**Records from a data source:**
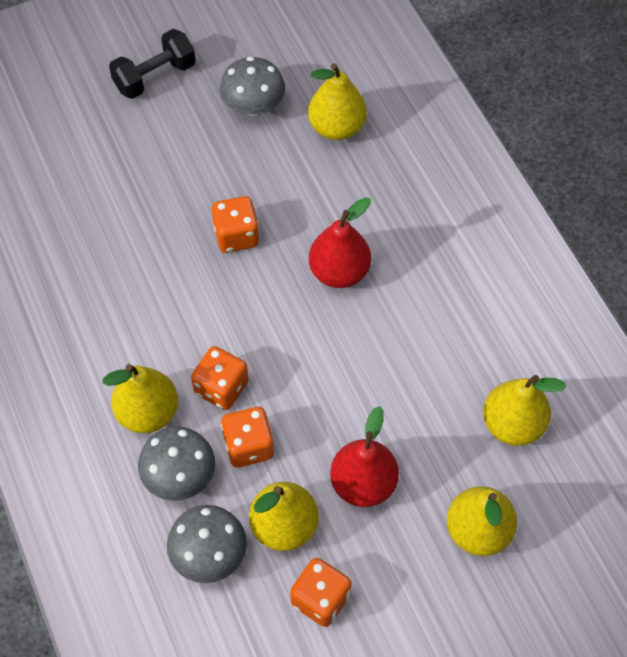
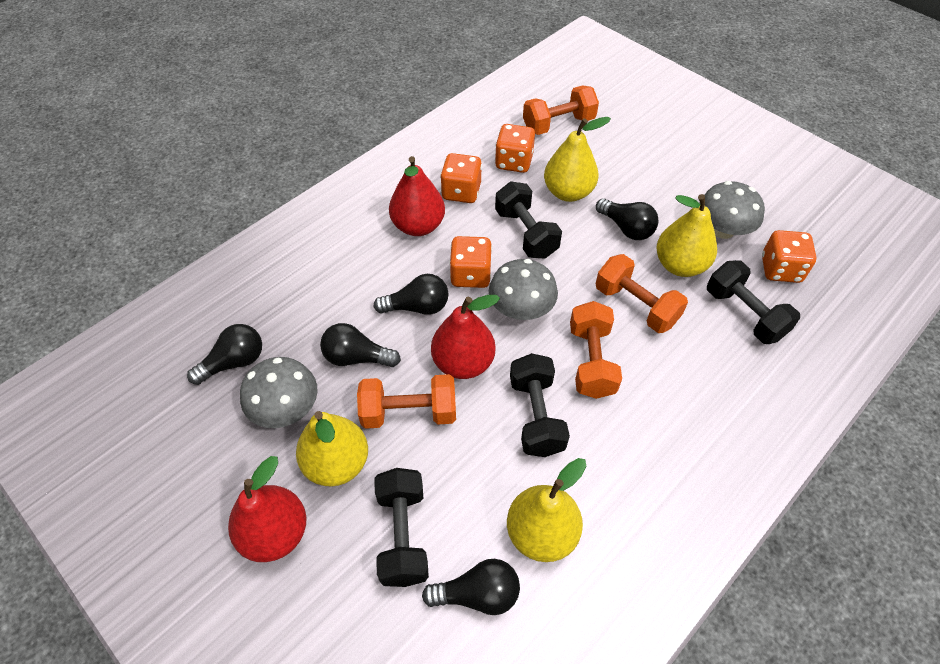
black dumbbell: 1 -> 4
black light bulb: 0 -> 5
orange dumbbell: 0 -> 4
red pear: 2 -> 3
yellow pear: 5 -> 4

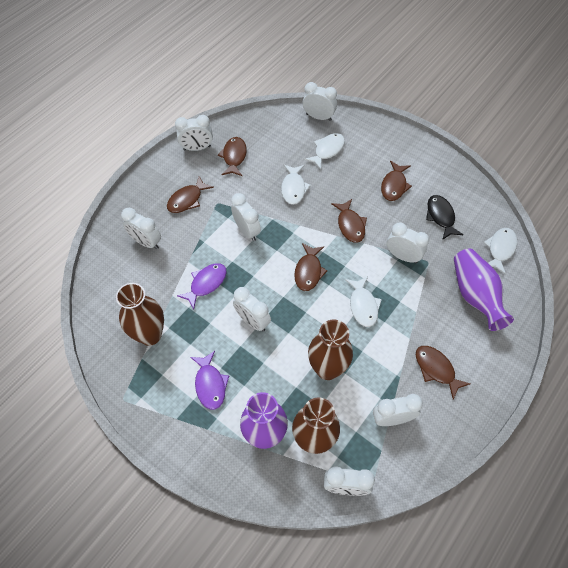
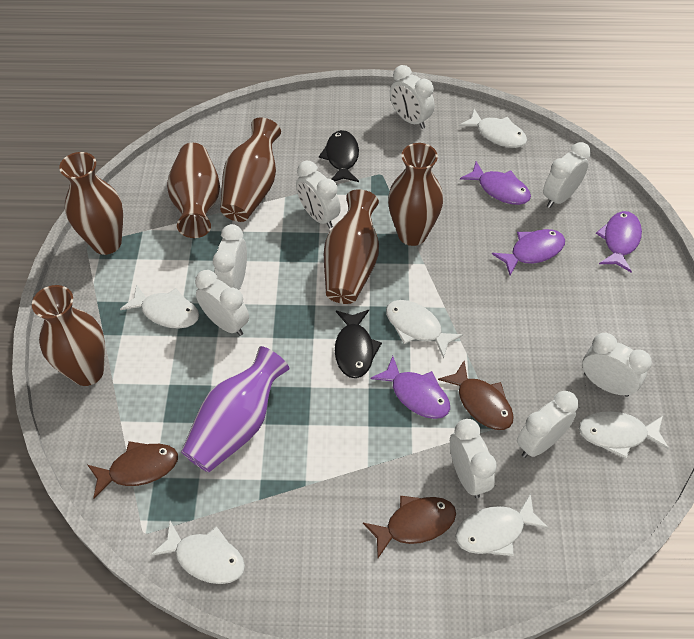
black fish: 1 -> 2
brown fish: 6 -> 3
brown vase: 3 -> 6
purple fish: 2 -> 4
purple vase: 2 -> 1
white fish: 4 -> 6

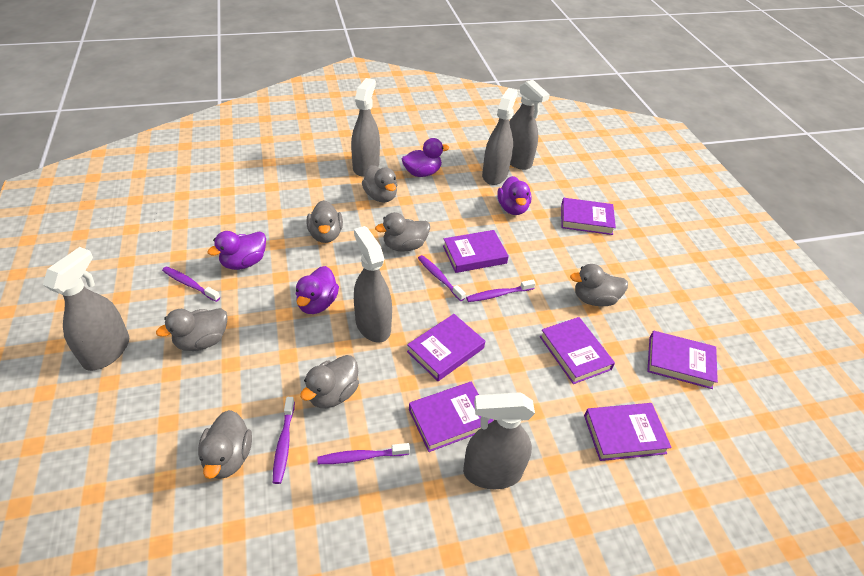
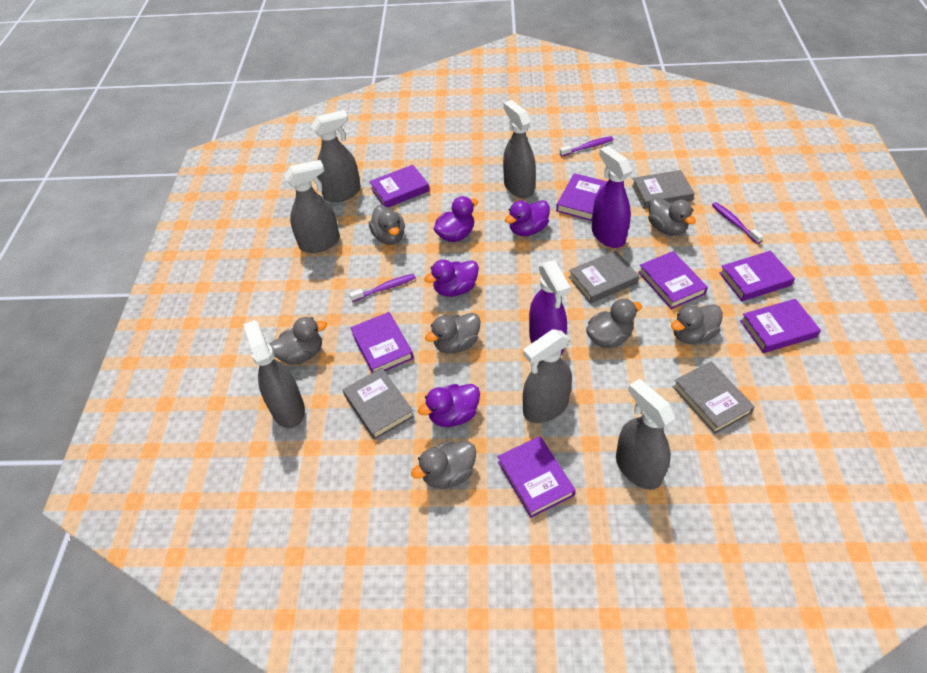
grey book: 0 -> 4
purple spray bottle: 0 -> 2
purple toothbrush: 5 -> 3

**PROBLEM DETAILS:**
Starting at the line that holds "brown fish: 6 -> 3", print each line through the last one of the entries above, exactly and with both ends included; no pictures.

**TASK ANSWER:**
brown fish: 6 -> 3
brown vase: 3 -> 6
purple fish: 2 -> 4
purple vase: 2 -> 1
white fish: 4 -> 6

grey book: 0 -> 4
purple spray bottle: 0 -> 2
purple toothbrush: 5 -> 3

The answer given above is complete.